Top of Record extracts

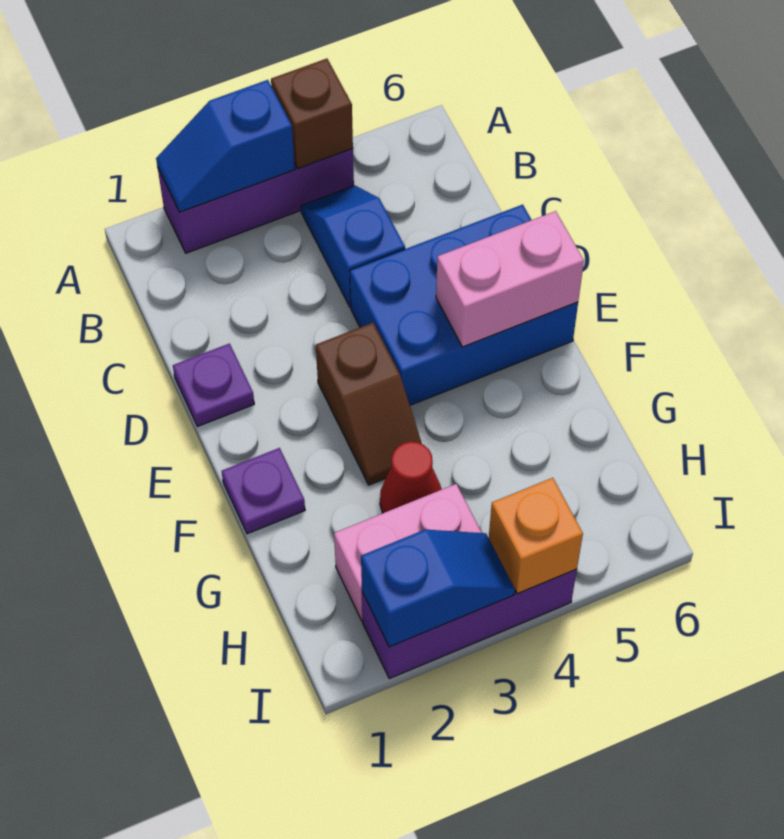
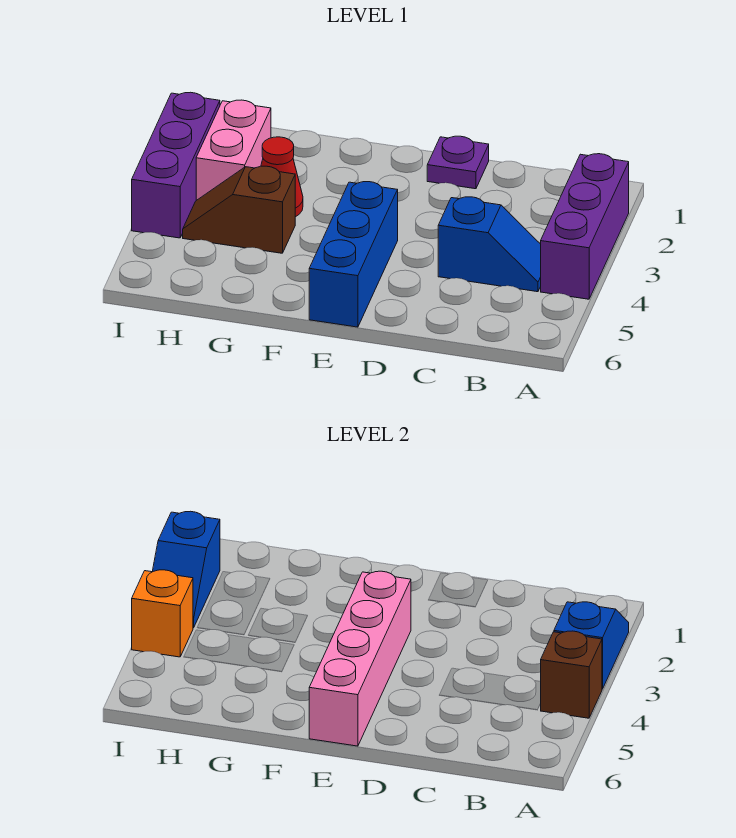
blue 2x3 brick [350,205,578,405] -> blue 1x3 brick [309,182,398,327]
brown 1x2 slope [316,323,422,485] -> brown 1x2 slope moved to [183,166,295,253]
pink 1x2 brick [436,211,584,347] -> pink 1x4 brick [309,571,411,746]
purple 1x1 plate [222,448,305,534] -> none

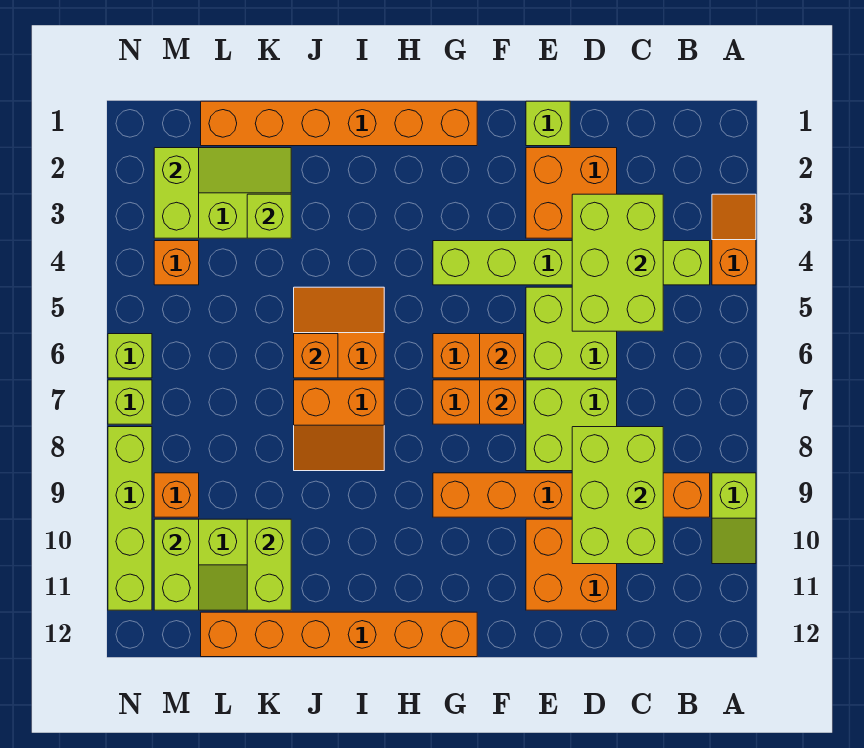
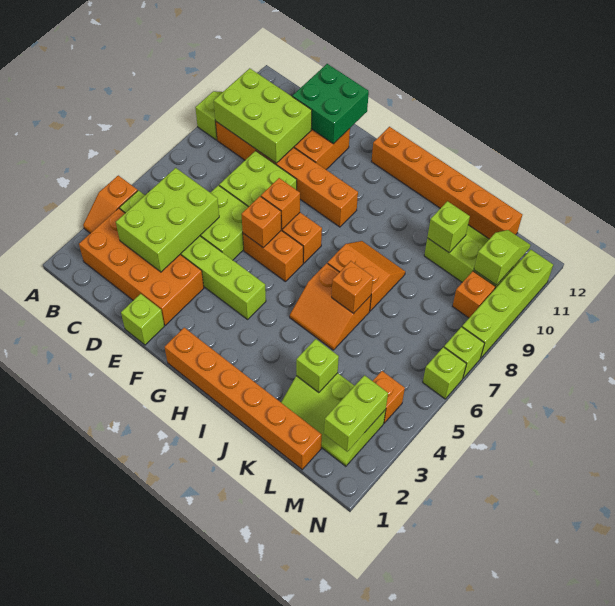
lime 2x3 brick [572,427,663,564] -> lime 2x3 brick turned to [214,68,312,163]
orange 2x2 brick [526,148,617,238] -> orange 2x4 brick [79,208,204,325]
none -> green 2x2 brick [292,64,369,144]
lime 1x2 brick [247,519,291,610] -> lime 1x1 brick [427,201,470,252]
lime 1x2 brick [154,519,199,610] -> lime 1x2 slope [474,230,530,285]

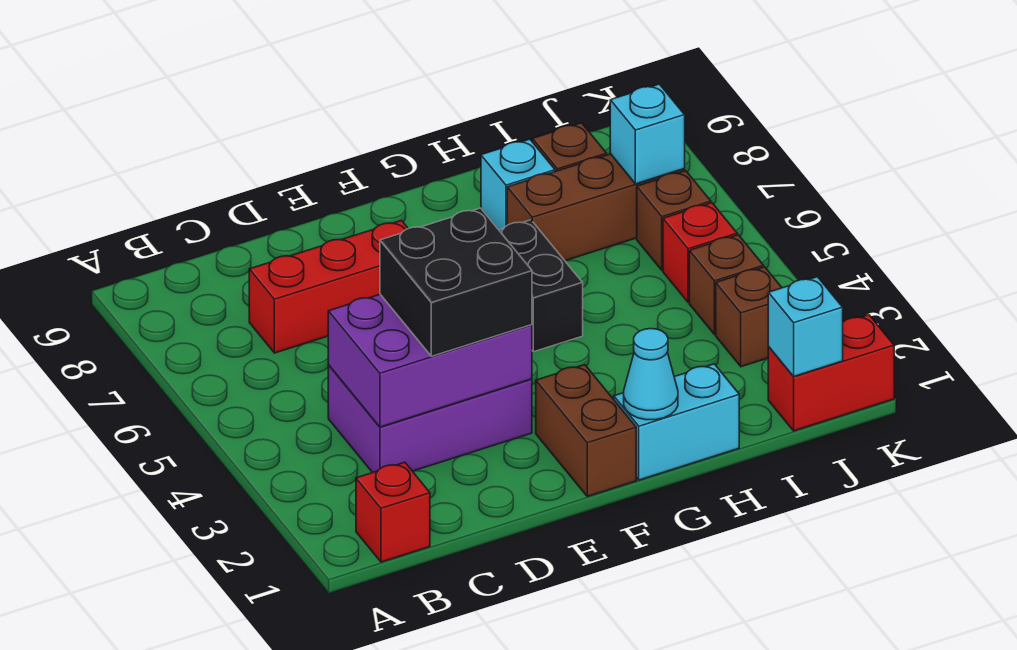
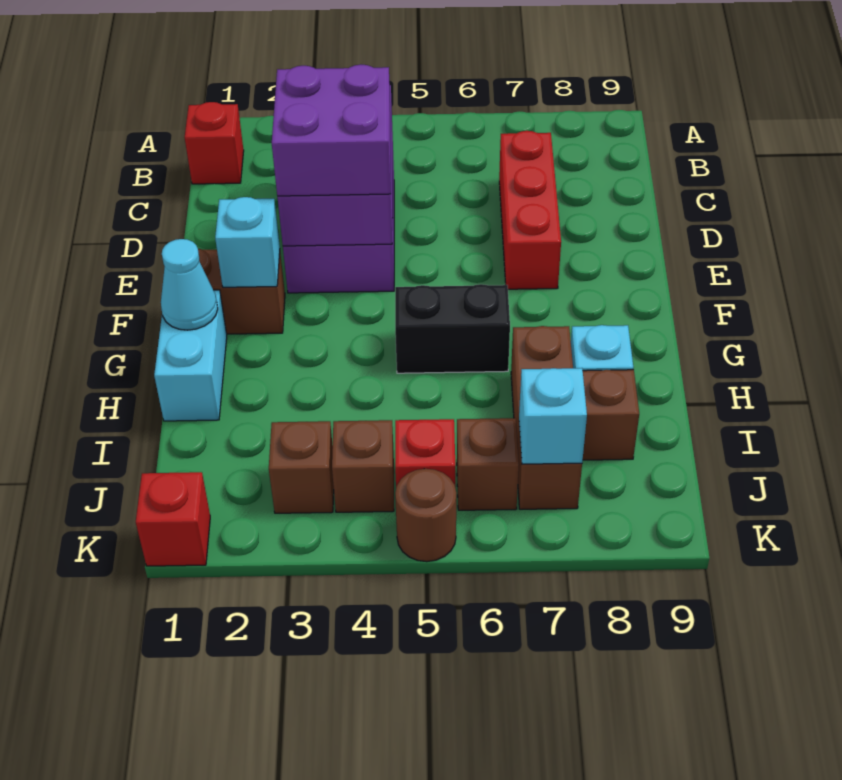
black 2x2 brick [380,208,532,356] -> purple 2x2 brick [272,65,391,196]
red 1x2 brick [768,315,894,431] -> red 1x1 brick [136,472,210,566]
cyan 1x1 brick [768,277,843,377] -> cyan 1x1 brick moved to [215,197,280,287]
none -> brown 1x1 round brick [395,469,456,562]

Bottom of Record extracts

**Problem to work on:** The lines from the one with "cyan 1x1 brick [768,277,843,377]" through the end of the data above are to be set down exactly, with both boundary lines included and no other lines.

**Worked solution:**
cyan 1x1 brick [768,277,843,377] -> cyan 1x1 brick moved to [215,197,280,287]
none -> brown 1x1 round brick [395,469,456,562]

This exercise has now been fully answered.